>>>>>
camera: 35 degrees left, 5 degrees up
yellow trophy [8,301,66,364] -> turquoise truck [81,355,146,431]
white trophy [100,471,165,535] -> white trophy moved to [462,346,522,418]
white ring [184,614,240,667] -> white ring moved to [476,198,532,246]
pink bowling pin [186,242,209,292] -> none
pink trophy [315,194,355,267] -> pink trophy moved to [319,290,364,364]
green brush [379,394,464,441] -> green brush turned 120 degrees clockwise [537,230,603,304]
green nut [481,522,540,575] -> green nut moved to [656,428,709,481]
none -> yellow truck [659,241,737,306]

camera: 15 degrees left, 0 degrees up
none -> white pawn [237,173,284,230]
<<<<<
>>>>>
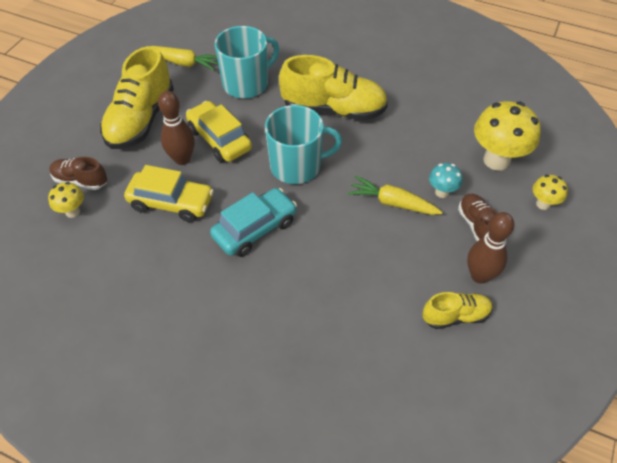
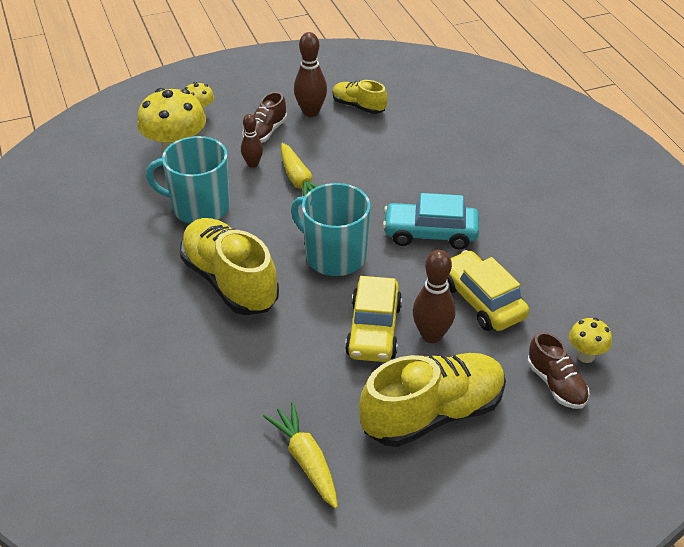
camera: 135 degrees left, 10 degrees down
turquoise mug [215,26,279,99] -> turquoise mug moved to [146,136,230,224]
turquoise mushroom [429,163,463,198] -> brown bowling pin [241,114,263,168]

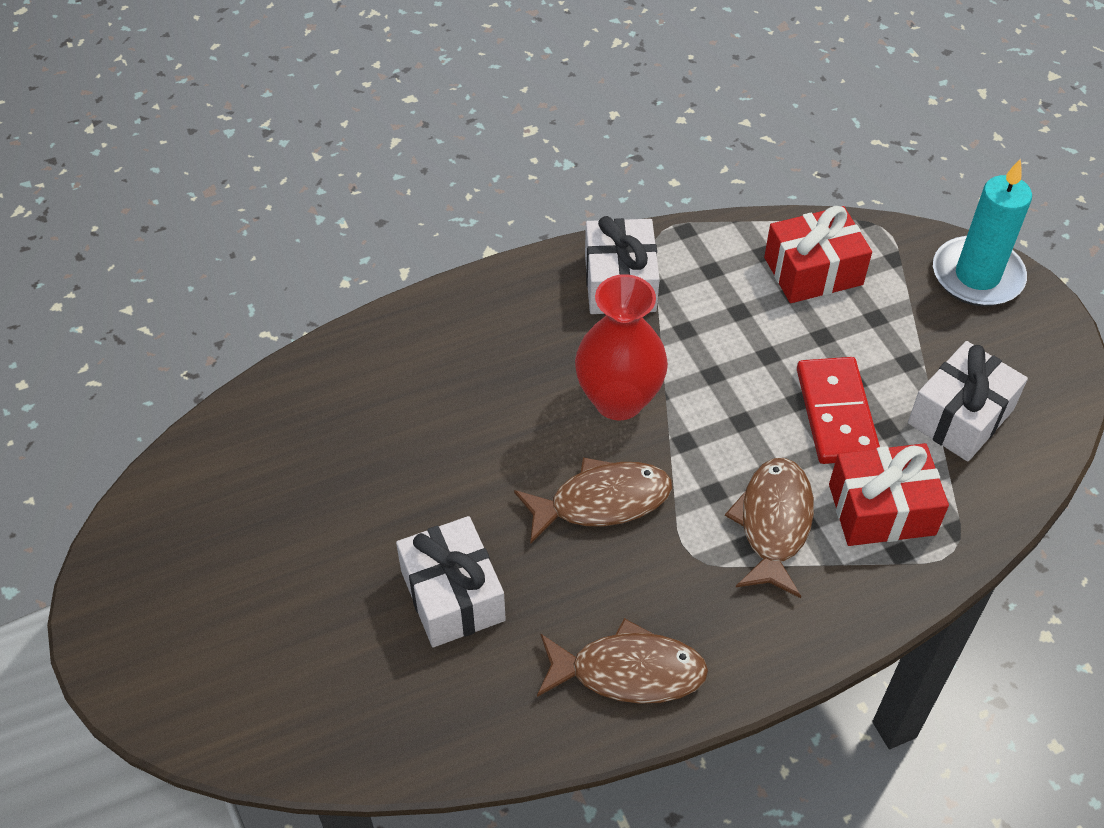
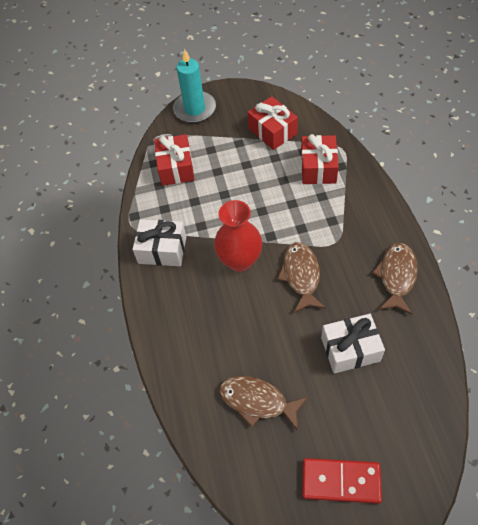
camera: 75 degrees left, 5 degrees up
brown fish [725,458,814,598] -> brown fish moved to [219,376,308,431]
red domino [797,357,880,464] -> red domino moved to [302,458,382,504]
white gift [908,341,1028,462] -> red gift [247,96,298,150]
<<<<<
>>>>>
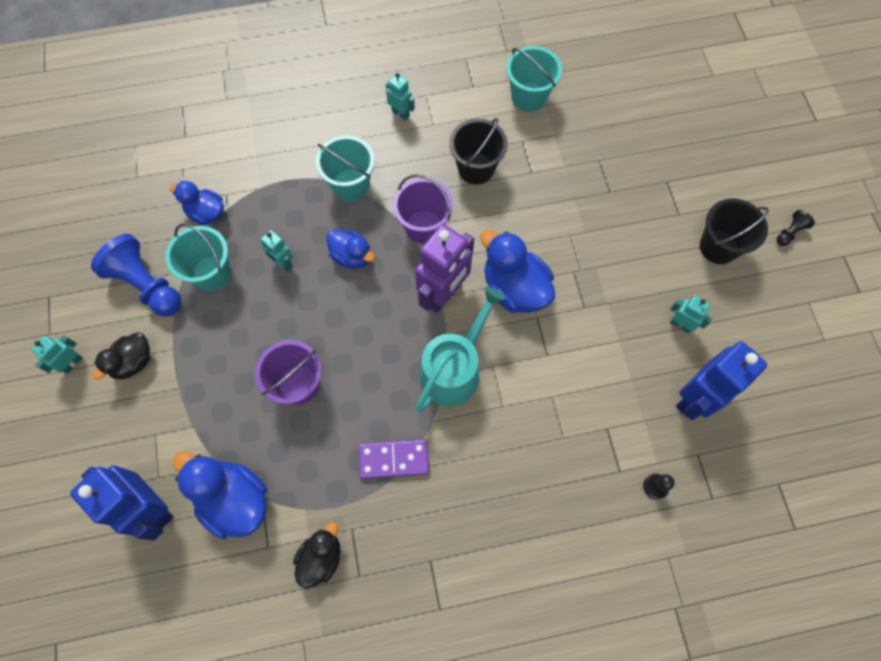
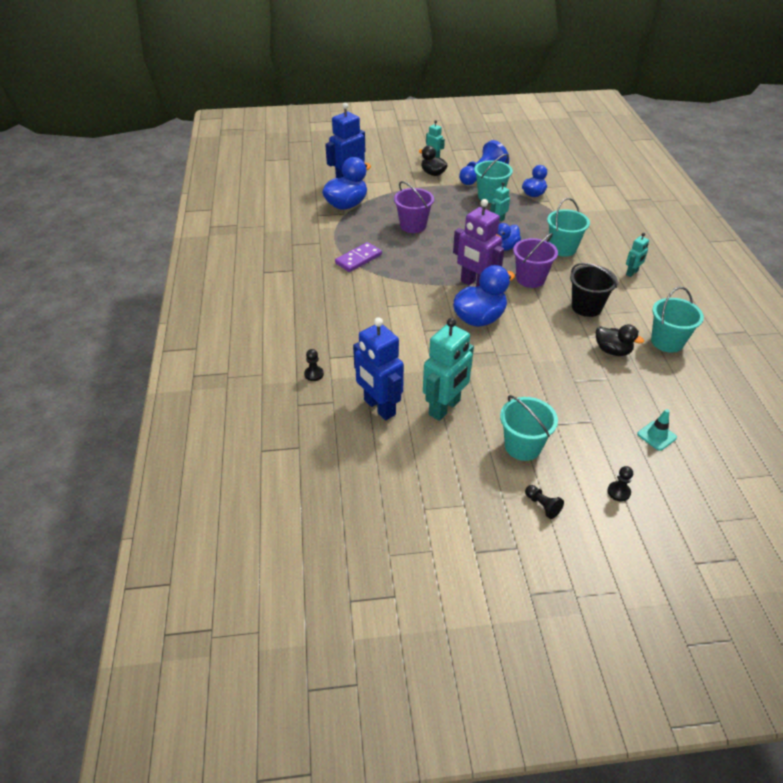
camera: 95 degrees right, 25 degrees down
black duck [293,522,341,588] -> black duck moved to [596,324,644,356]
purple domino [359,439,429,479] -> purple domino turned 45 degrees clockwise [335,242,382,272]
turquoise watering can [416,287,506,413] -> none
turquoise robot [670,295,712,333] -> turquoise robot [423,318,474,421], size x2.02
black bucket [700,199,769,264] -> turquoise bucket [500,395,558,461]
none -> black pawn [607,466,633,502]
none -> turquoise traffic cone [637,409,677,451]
<<<<<
**TASK BRIEF**: Print exactly the lines of the listing above starting at the line containing "turquoise robot [670,295,712,333]" and ending at the line containing "none -> turquoise", both included.

**TASK ANSWER**:
turquoise robot [670,295,712,333] -> turquoise robot [423,318,474,421], size x2.02
black bucket [700,199,769,264] -> turquoise bucket [500,395,558,461]
none -> black pawn [607,466,633,502]
none -> turquoise traffic cone [637,409,677,451]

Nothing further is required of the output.